(Records excerpted from a collection)
━━━

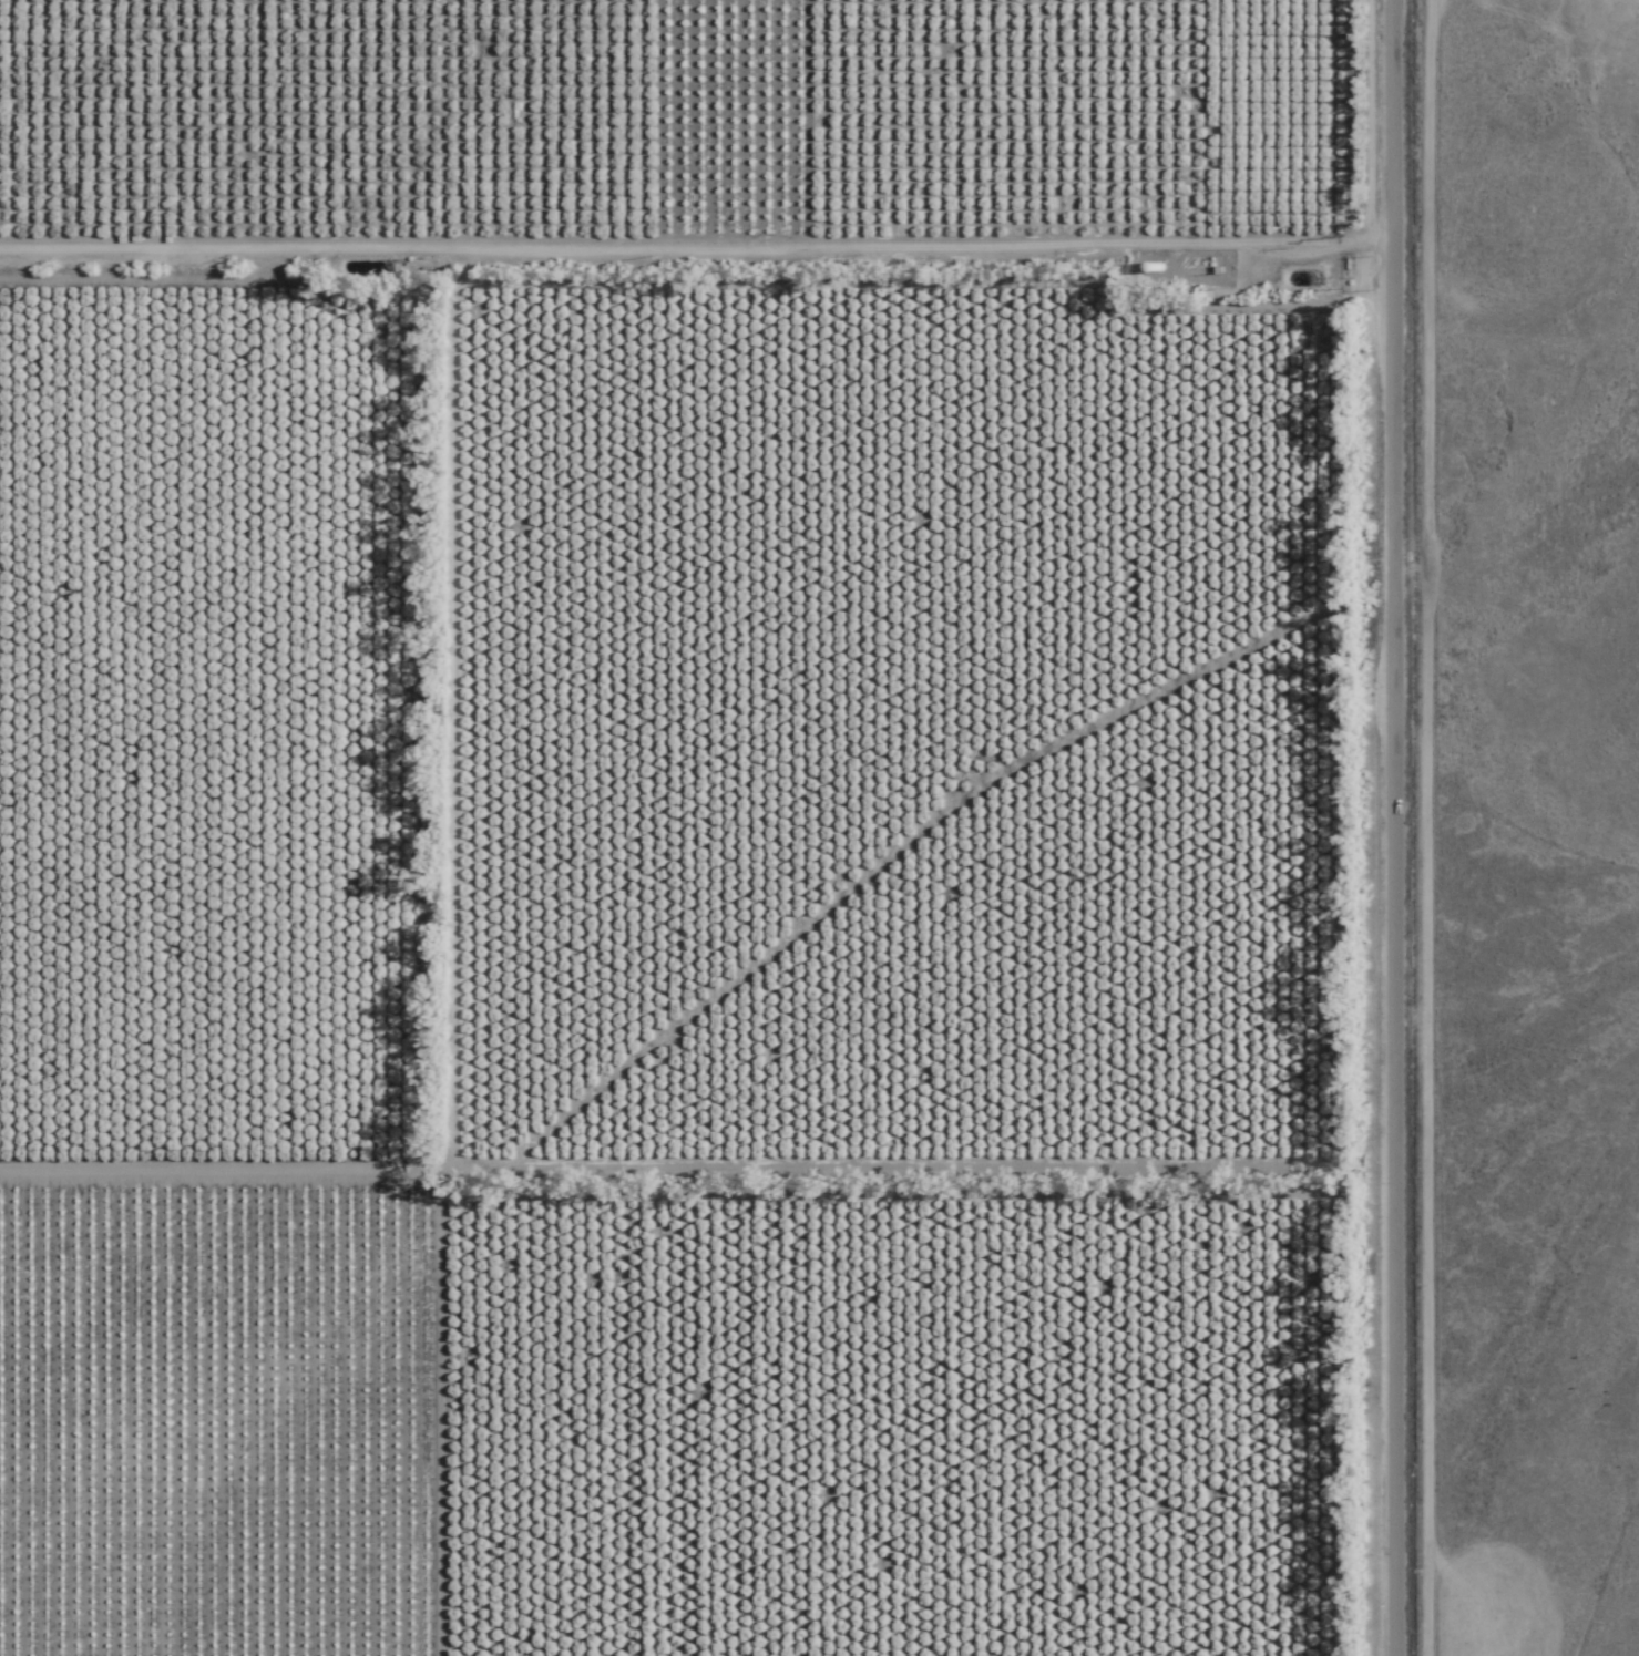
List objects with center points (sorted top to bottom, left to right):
road: (697, 247)
crop: (692, 826)
road: (1397, 828)
building: (890, 893)
building: (728, 913)
building: (839, 1430)
road: (1607, 1589)
building: (624, 1627)
building: (1125, 1654)
building: (900, 1655)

━━━

Directive — A faithful, word-for-word copy of the records above, pictures left out, is the answer.

Solution to this task —
List objects with center points (sorted top to bottom, left to right):
road: (697, 247)
crop: (692, 826)
road: (1397, 828)
building: (890, 893)
building: (728, 913)
building: (839, 1430)
road: (1607, 1589)
building: (624, 1627)
building: (1125, 1654)
building: (900, 1655)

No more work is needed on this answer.